## [Exercise description]
Please copy out all lines of the entries that contain the word "minus".

BEGIN

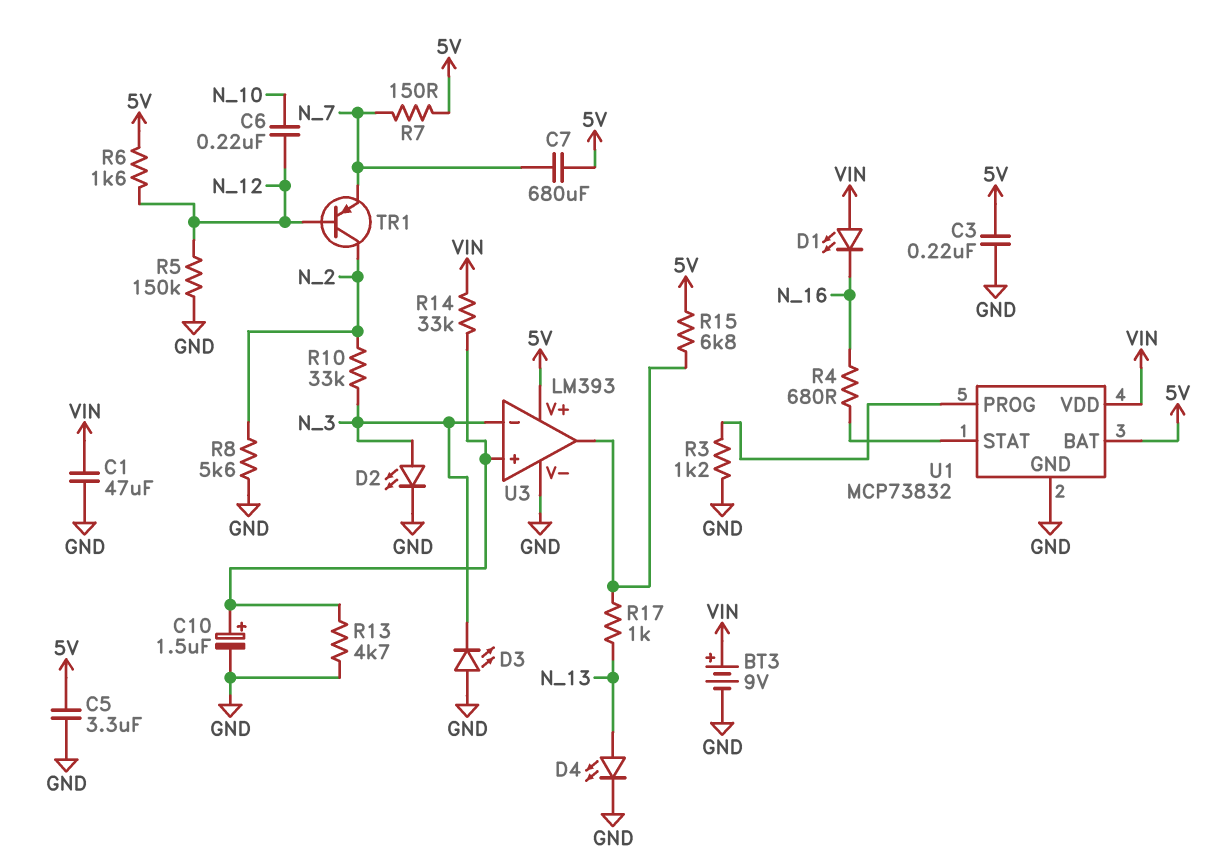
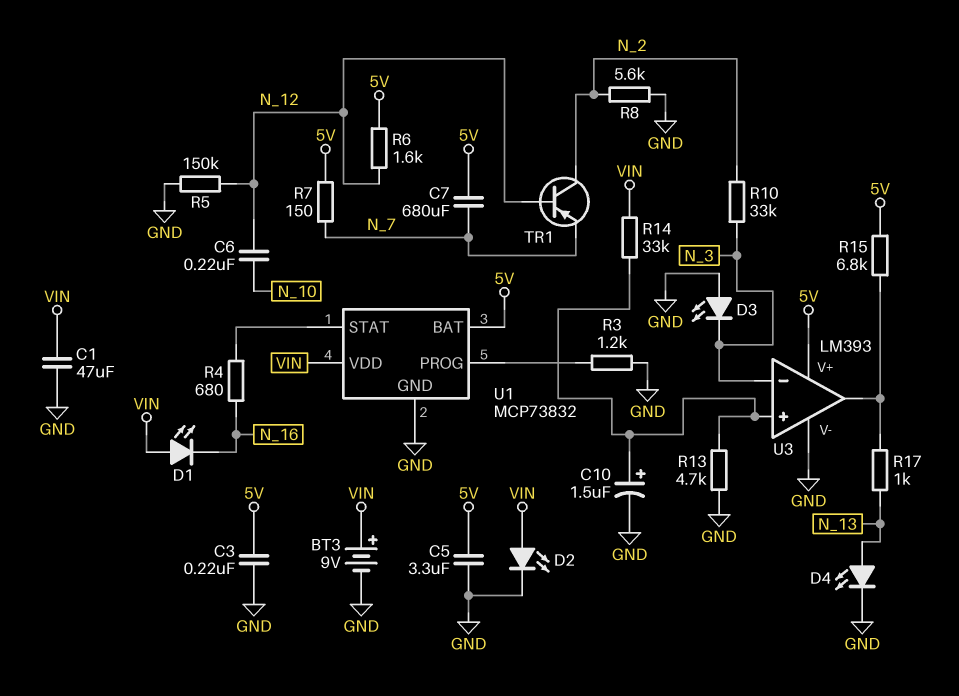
D2: LED (A N_3, K GND) -> LED (A VIN, K GND)

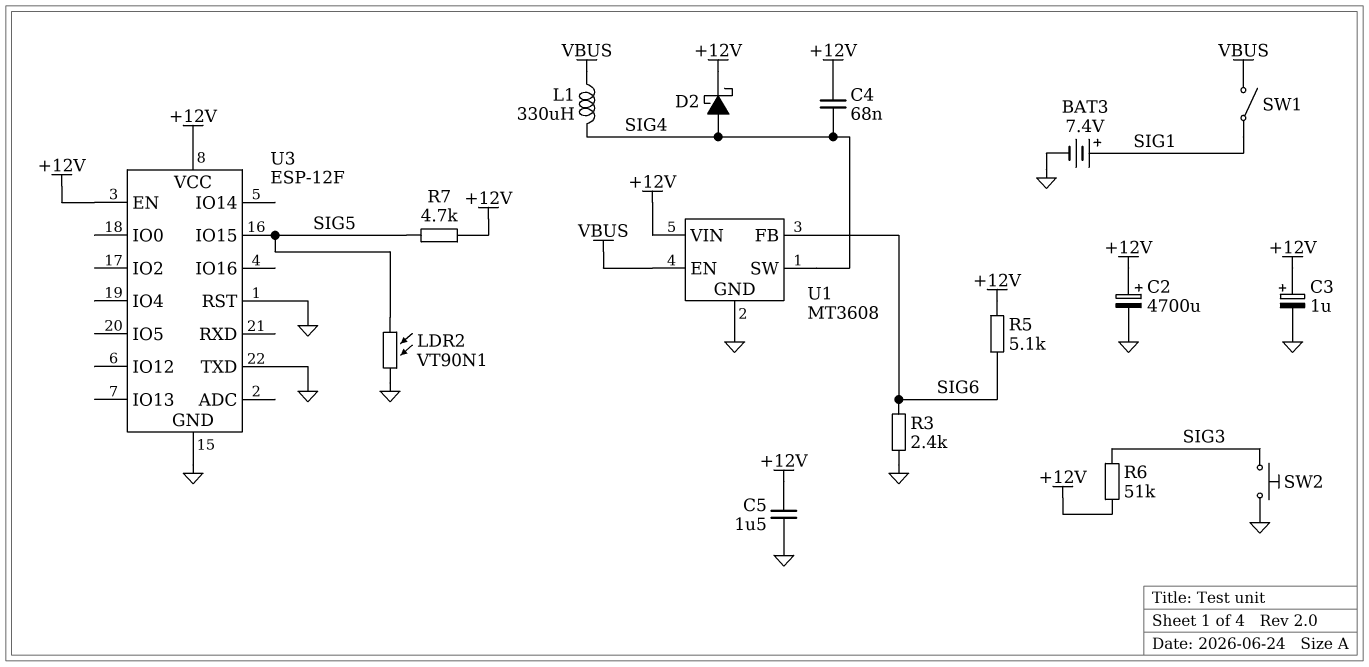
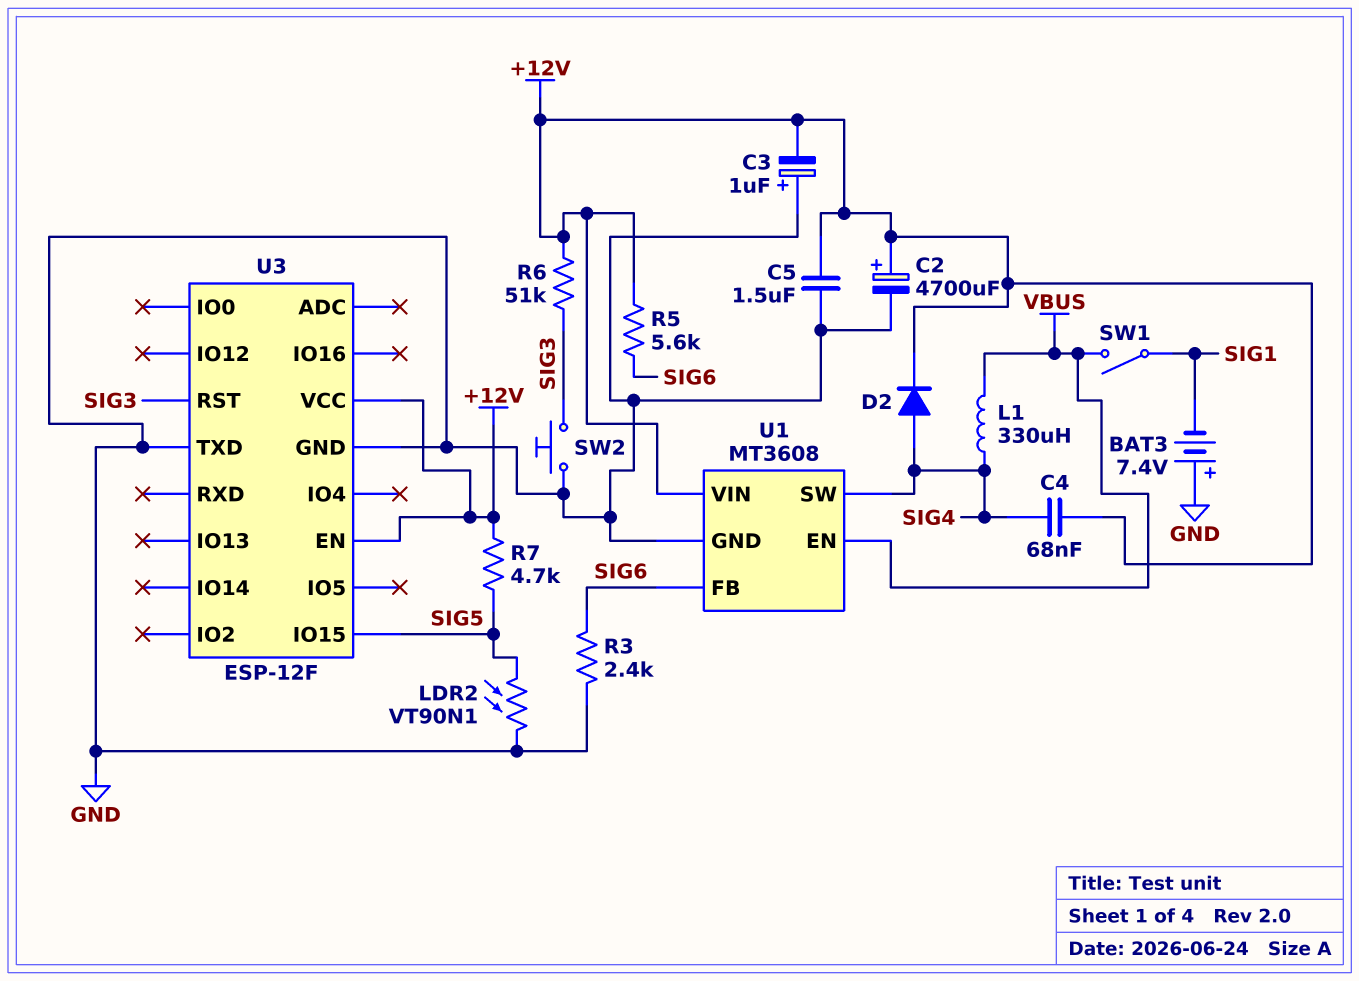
BAT3: 7.4V (plus SIG1, minus GND) -> 7.4V (plus GND, minus SIG1)
C3: 1uF (plus +12V, minus GND) -> 1uF (plus GND, minus +12V)
D2: schottky (A SIG4, K +12V) -> diode (A SIG4, K +12V)
R5: 5.1k (+12V, SIG6) -> 5.6k (+12V, SIG6)
U3 pin RST: GND -> SIG3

END

## [Answer to the problem]
BAT3: 7.4V (plus SIG1, minus GND) -> 7.4V (plus GND, minus SIG1)
C3: 1uF (plus +12V, minus GND) -> 1uF (plus GND, minus +12V)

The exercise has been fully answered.